─── Provided material

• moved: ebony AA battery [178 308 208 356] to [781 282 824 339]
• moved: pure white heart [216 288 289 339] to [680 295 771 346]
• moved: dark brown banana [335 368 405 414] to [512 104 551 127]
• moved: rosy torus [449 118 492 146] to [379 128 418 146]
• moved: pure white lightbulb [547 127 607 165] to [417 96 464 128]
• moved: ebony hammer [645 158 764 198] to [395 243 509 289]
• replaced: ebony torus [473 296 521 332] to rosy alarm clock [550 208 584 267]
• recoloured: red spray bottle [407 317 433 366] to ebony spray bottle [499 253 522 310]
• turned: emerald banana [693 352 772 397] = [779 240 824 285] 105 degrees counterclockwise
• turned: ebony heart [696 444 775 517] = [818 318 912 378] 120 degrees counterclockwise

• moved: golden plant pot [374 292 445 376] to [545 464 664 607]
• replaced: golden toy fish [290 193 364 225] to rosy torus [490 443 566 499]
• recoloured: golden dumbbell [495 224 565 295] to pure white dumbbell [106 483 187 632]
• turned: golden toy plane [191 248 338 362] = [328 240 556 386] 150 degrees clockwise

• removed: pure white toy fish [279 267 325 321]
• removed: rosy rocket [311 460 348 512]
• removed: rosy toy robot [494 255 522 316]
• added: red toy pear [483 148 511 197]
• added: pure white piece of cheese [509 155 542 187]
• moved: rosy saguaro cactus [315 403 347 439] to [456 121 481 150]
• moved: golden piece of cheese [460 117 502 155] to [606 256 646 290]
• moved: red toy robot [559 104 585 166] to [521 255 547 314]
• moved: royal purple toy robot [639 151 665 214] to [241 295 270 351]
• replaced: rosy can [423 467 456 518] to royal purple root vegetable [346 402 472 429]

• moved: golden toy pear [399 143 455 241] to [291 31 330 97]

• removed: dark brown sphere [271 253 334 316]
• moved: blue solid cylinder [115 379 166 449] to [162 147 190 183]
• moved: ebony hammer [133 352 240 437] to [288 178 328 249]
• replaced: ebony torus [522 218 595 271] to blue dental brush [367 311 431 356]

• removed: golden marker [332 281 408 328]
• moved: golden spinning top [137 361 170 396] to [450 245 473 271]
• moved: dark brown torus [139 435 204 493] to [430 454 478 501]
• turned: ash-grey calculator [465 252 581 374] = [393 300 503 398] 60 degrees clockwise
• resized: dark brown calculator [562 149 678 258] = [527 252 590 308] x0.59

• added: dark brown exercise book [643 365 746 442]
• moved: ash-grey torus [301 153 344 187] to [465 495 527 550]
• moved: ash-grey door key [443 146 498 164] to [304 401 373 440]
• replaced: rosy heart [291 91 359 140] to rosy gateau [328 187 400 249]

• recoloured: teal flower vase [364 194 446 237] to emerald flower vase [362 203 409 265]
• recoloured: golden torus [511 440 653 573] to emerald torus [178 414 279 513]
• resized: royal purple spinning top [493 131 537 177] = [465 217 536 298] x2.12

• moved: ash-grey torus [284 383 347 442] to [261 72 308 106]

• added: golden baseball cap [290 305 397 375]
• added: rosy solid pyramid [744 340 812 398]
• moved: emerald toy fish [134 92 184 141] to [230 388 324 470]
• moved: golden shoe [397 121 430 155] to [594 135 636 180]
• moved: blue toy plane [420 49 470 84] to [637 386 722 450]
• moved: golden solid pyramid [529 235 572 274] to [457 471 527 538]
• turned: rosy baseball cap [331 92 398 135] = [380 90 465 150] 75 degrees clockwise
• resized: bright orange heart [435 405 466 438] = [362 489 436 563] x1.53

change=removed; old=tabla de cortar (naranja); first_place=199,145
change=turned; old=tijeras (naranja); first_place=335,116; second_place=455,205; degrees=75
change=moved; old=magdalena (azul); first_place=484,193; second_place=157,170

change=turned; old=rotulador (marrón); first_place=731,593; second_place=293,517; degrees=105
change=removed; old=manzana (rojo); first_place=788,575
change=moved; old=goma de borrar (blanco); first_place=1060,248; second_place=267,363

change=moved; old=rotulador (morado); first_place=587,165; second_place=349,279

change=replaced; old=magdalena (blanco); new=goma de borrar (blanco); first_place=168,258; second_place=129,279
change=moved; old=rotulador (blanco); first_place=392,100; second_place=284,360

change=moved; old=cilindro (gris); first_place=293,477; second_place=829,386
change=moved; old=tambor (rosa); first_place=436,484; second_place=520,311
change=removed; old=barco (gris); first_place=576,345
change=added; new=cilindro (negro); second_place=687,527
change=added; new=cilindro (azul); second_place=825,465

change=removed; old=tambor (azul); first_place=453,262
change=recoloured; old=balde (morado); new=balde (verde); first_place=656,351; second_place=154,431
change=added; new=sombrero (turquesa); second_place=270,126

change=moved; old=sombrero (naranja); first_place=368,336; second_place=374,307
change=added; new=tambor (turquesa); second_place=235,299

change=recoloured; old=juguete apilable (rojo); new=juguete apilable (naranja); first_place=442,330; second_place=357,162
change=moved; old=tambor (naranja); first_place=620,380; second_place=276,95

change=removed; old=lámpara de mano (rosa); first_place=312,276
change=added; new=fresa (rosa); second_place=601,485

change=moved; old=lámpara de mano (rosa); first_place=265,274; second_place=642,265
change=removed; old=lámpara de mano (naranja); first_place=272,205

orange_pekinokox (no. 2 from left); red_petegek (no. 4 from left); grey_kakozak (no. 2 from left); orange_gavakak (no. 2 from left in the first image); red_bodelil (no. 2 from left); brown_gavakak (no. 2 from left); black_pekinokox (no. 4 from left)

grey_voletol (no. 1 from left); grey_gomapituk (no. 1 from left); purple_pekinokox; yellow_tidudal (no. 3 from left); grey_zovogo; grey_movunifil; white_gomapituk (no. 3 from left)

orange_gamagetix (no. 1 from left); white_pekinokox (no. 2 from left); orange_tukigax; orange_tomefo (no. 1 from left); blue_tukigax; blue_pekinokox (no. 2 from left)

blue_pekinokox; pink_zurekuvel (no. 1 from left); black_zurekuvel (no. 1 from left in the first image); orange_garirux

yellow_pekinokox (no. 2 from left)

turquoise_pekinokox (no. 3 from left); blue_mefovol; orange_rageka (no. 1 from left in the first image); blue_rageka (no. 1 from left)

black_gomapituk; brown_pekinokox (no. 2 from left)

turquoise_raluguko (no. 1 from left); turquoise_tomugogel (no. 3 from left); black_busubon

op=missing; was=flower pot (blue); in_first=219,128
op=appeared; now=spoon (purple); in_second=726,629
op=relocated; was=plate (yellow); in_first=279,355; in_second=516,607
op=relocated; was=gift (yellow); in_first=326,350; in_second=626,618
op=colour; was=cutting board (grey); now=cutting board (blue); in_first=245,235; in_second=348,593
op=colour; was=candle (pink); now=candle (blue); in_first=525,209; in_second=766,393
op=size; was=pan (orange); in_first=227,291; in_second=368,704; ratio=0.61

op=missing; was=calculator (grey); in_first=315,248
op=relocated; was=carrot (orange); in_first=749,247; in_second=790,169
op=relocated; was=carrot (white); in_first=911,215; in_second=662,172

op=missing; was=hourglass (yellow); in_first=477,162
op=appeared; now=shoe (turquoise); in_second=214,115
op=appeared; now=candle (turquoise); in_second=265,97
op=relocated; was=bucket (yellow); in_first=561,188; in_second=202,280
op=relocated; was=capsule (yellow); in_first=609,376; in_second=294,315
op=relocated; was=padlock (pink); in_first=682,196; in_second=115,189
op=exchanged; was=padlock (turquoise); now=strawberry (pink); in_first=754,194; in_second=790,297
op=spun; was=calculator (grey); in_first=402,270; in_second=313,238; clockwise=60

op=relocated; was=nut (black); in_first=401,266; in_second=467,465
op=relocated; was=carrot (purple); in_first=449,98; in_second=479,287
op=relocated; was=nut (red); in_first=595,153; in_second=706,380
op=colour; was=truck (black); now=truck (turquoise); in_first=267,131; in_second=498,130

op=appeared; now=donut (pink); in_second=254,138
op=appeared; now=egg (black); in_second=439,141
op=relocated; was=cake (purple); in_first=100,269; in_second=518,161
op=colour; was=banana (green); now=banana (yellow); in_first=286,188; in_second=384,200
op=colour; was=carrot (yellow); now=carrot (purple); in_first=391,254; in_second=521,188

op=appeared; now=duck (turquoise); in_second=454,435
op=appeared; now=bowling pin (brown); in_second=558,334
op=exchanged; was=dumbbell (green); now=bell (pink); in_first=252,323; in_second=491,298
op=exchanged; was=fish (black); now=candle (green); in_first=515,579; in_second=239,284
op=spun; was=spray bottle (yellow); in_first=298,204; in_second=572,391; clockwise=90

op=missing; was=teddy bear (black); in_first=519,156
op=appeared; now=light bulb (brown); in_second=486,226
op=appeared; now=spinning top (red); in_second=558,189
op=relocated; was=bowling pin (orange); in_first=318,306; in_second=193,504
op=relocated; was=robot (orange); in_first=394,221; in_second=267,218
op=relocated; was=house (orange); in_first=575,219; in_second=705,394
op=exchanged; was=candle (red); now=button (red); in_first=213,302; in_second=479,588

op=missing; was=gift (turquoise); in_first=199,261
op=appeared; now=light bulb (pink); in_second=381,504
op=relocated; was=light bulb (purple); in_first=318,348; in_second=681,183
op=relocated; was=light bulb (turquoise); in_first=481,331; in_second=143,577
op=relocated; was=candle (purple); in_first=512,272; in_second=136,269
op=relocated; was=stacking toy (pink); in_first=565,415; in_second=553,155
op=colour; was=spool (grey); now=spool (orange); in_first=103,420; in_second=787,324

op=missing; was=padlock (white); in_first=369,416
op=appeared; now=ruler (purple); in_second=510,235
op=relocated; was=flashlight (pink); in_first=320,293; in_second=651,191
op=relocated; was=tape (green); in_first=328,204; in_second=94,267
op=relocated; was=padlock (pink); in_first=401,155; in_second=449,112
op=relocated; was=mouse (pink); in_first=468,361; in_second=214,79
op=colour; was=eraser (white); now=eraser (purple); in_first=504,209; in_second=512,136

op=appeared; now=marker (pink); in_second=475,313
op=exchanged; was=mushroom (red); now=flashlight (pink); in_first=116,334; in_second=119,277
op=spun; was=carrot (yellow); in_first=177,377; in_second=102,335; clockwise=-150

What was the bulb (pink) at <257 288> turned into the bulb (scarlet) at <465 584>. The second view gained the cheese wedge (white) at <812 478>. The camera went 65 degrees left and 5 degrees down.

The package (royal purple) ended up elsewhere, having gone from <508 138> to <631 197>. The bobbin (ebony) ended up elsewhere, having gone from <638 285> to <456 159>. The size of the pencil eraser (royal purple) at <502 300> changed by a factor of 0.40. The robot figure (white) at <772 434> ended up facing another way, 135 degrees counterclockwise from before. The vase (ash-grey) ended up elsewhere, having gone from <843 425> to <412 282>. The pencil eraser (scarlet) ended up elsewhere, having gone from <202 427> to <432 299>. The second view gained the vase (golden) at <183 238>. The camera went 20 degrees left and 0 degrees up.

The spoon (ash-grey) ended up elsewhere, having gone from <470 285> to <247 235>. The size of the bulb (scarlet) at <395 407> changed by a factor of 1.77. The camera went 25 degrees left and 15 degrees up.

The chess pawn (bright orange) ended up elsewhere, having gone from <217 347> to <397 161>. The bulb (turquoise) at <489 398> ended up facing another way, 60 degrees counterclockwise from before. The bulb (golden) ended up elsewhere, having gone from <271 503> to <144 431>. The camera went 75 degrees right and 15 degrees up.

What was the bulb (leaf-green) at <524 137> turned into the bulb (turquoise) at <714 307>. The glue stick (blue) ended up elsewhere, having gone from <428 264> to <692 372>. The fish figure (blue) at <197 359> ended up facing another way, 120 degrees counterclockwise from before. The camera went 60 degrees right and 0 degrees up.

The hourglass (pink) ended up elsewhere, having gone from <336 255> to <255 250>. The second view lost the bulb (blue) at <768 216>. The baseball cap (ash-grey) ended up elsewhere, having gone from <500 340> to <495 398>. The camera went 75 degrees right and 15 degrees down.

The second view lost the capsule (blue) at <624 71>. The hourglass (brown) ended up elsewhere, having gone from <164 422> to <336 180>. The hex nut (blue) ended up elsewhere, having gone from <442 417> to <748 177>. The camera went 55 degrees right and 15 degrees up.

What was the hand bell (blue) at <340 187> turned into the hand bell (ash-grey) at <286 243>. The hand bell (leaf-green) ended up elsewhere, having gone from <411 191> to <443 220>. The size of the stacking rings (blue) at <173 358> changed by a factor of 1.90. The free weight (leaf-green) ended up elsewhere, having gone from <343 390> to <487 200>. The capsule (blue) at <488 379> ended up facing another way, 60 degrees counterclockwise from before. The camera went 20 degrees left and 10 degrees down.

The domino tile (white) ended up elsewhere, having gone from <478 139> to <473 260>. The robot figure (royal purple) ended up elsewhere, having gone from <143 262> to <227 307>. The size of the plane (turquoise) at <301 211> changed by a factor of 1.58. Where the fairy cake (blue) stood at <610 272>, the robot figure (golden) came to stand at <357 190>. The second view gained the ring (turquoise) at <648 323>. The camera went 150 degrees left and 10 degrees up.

──────

Required action: Please reproduce exactly the lines above, beginning with the first and ending with the line that contains "105 degrees counterclockwise", and include nothing outside that range.

Output of the exercise:
• moved: ebony AA battery [178 308 208 356] to [781 282 824 339]
• moved: pure white heart [216 288 289 339] to [680 295 771 346]
• moved: dark brown banana [335 368 405 414] to [512 104 551 127]
• moved: rosy torus [449 118 492 146] to [379 128 418 146]
• moved: pure white lightbulb [547 127 607 165] to [417 96 464 128]
• moved: ebony hammer [645 158 764 198] to [395 243 509 289]
• replaced: ebony torus [473 296 521 332] to rosy alarm clock [550 208 584 267]
• recoloured: red spray bottle [407 317 433 366] to ebony spray bottle [499 253 522 310]
• turned: emerald banana [693 352 772 397] = [779 240 824 285] 105 degrees counterclockwise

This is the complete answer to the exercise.